Provided material:
=== Begin Enclosure ===
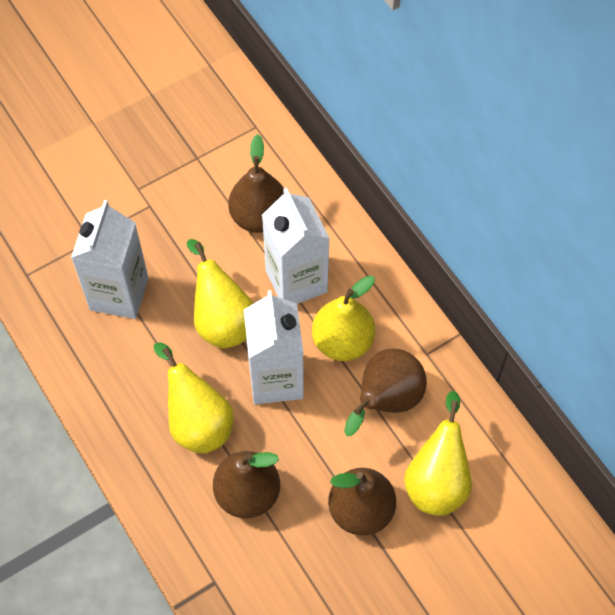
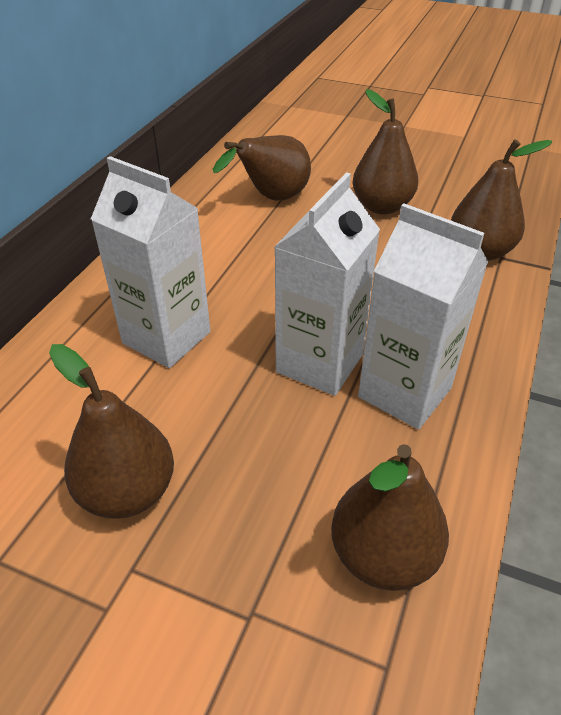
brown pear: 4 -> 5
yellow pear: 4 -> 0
=== End Enclosure ===
=== Begin Enclosure ===
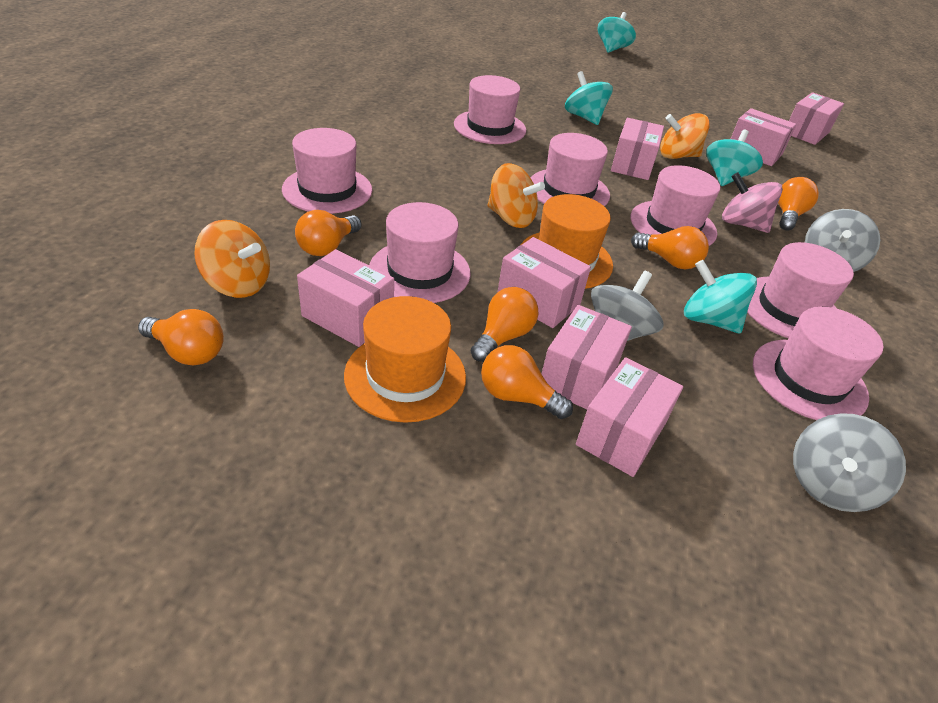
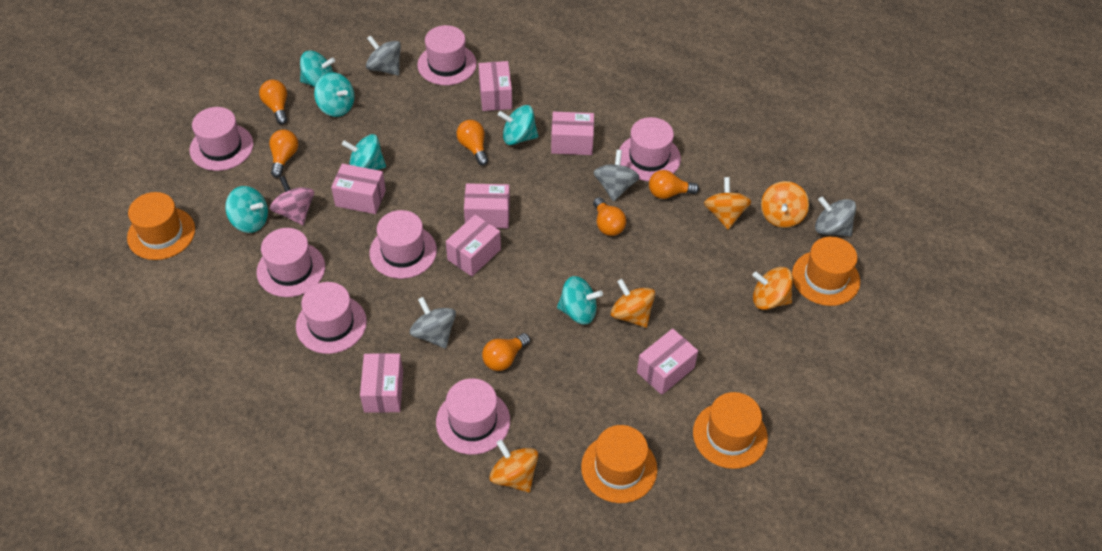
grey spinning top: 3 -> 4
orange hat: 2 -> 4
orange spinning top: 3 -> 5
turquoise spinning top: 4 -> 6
=== End Enclosure ===
=== Begin Enclosure ===
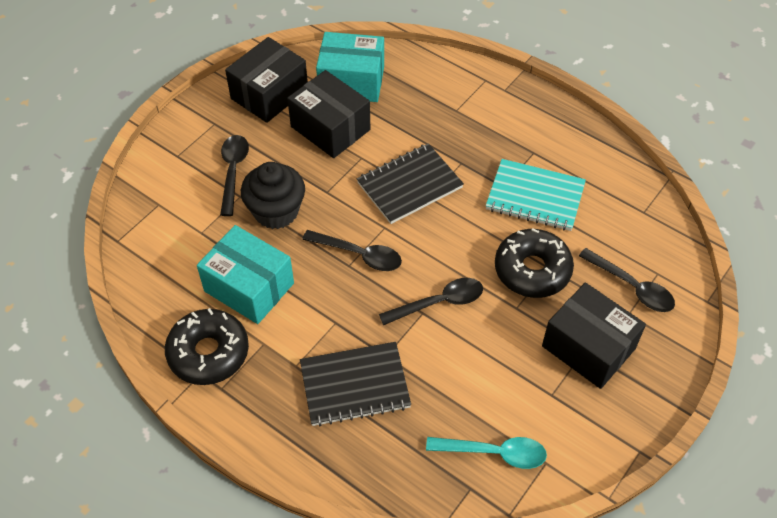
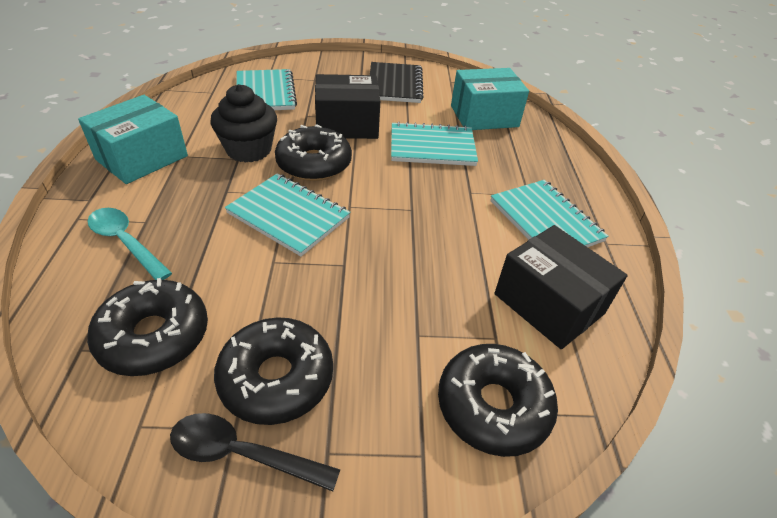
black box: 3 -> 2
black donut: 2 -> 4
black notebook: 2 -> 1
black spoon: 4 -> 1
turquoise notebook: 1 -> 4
=== End Enclosure ===
Task to complete: Count the lines in the entries where the string "notebook" appears, and report only the number.

Your solution: 2